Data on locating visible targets
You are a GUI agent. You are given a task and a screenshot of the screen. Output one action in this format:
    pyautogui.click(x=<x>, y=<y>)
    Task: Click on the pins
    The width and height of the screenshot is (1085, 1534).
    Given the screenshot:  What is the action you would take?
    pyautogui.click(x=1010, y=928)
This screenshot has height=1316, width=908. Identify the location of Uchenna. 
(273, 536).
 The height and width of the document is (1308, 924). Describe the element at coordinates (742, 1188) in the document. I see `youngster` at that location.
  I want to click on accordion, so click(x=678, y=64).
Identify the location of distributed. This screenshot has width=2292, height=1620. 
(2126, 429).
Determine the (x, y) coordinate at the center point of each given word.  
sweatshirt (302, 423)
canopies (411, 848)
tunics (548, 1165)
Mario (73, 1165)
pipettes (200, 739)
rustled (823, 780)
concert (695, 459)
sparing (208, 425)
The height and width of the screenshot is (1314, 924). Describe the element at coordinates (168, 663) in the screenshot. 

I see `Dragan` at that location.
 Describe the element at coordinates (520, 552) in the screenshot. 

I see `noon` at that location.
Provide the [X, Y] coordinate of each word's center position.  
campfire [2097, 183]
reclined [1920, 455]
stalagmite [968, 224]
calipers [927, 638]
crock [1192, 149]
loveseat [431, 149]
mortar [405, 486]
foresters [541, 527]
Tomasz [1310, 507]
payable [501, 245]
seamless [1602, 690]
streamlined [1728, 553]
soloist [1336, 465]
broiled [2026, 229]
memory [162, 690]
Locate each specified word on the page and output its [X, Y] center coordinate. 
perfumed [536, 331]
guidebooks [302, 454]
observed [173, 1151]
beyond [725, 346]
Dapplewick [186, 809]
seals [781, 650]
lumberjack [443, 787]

# WHAT IS REQUIRED:
Quote verbatim every line of the entries from the line containing "foresters [541, 527]" through the last line of the entries, including both of those lines.

# RESULT OF THE EXERCISE:
foresters [541, 527]
Tomasz [1310, 507]
payable [501, 245]
seamless [1602, 690]
streamlined [1728, 553]
soloist [1336, 465]
broiled [2026, 229]
memory [162, 690]
Locate each specified word on the page and output its [X, Y] center coordinate. 
perfumed [536, 331]
guidebooks [302, 454]
observed [173, 1151]
beyond [725, 346]
Dapplewick [186, 809]
seals [781, 650]
lumberjack [443, 787]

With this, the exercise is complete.